━━━━━ Records supplied
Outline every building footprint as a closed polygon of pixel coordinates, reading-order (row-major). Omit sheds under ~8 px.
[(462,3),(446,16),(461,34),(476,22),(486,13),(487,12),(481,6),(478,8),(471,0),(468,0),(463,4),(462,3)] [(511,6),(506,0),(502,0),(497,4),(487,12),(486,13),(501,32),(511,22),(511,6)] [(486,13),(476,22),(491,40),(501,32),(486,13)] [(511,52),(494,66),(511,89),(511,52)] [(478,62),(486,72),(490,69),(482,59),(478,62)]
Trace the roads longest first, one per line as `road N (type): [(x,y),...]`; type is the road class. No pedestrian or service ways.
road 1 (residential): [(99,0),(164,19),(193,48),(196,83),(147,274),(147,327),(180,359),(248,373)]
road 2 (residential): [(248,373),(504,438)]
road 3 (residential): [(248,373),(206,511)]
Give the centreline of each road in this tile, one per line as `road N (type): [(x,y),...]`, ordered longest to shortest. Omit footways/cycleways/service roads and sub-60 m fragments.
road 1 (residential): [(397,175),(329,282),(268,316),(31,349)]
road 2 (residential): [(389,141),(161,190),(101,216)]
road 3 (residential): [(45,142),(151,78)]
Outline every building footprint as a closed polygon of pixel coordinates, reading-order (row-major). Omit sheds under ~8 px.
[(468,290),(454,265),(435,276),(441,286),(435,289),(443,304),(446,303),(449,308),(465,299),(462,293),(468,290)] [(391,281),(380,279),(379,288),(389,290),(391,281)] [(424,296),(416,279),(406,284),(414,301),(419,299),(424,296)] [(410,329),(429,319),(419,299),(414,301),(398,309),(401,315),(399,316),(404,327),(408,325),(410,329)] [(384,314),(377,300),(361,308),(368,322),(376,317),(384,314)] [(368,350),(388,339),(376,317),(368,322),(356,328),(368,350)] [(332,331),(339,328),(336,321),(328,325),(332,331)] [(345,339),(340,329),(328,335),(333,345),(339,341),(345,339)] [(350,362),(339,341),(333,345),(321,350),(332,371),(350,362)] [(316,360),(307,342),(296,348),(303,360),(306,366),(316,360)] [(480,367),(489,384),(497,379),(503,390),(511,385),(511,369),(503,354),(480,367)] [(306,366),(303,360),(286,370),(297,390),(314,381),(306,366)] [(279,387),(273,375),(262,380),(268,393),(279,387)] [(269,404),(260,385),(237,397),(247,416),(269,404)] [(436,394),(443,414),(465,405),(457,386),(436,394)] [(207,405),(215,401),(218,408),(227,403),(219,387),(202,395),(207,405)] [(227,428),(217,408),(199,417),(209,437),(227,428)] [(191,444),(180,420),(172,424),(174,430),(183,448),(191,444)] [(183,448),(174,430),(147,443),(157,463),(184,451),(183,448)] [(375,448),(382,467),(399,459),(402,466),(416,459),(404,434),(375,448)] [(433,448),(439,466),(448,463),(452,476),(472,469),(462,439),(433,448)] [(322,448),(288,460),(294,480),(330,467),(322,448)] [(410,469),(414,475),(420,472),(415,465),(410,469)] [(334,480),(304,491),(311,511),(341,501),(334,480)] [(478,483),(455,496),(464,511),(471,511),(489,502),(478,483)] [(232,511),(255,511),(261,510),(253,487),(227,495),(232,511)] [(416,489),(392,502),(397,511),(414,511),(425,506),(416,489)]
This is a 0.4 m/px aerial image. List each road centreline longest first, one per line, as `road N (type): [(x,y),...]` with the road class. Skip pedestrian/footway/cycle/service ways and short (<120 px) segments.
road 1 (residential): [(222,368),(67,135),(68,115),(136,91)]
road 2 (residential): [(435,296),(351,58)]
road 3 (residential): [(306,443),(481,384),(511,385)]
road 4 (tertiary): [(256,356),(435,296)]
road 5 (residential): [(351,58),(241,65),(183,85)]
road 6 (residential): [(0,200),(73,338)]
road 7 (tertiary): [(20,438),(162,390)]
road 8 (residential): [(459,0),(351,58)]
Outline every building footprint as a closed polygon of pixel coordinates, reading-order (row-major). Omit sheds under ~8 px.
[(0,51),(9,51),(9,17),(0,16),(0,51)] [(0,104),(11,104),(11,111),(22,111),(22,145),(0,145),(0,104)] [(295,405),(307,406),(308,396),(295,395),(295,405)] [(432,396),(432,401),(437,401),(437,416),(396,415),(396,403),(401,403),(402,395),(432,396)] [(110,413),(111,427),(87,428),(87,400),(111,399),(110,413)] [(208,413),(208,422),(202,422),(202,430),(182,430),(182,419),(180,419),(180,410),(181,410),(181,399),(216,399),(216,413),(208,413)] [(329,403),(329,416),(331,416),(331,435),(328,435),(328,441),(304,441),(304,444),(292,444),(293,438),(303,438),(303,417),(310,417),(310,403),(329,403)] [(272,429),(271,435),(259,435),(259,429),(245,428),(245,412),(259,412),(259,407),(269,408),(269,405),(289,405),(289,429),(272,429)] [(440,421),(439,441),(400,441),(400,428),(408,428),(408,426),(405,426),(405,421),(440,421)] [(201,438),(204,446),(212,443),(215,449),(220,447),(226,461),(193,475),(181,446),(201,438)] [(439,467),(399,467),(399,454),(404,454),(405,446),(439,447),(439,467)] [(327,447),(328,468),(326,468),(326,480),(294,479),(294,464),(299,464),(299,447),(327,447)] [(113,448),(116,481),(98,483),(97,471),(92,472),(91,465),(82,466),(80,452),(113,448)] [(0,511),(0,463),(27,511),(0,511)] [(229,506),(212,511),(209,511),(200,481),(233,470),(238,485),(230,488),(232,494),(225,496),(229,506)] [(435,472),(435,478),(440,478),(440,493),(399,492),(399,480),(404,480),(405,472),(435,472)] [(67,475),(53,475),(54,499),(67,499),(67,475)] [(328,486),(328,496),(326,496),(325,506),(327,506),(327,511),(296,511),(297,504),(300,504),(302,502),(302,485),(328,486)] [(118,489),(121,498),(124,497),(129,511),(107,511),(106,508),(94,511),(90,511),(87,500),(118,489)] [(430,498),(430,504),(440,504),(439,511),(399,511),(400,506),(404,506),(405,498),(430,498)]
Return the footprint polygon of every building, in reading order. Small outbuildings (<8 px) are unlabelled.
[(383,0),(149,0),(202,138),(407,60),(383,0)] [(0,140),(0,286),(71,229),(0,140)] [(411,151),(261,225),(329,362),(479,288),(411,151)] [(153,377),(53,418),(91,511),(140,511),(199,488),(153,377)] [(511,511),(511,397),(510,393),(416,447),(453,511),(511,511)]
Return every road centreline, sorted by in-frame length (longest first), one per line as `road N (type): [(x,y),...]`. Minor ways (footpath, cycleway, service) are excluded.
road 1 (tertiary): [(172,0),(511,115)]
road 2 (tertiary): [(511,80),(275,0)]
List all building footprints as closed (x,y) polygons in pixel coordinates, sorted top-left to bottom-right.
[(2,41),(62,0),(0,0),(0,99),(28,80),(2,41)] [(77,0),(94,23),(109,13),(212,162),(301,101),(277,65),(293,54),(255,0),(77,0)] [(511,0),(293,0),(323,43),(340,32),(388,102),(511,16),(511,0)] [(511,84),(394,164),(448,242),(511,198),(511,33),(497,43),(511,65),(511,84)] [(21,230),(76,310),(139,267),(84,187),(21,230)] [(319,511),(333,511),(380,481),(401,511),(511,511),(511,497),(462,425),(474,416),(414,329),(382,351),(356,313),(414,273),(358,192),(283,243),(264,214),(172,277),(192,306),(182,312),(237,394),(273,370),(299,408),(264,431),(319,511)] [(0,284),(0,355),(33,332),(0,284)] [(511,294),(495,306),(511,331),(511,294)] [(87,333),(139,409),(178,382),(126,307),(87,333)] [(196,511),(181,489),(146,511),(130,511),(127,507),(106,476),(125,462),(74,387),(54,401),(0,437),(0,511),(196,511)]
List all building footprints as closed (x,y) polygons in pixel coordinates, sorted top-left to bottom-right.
━━━━━━━━━━
Requirement:
Pick out each line of the records above that contains the word "Return" and copy those lines unchanged.

Output of the exercise:
Return the footprint polygon of every building, in reading order. Small outbuildings (<8 px) are unlabelled.
Return every road centreline, sorted by in-frame length (longest first), one per line as `road N (type): [(x,y),...]`. Minor ways (footpath, cycleway, service) are excluded.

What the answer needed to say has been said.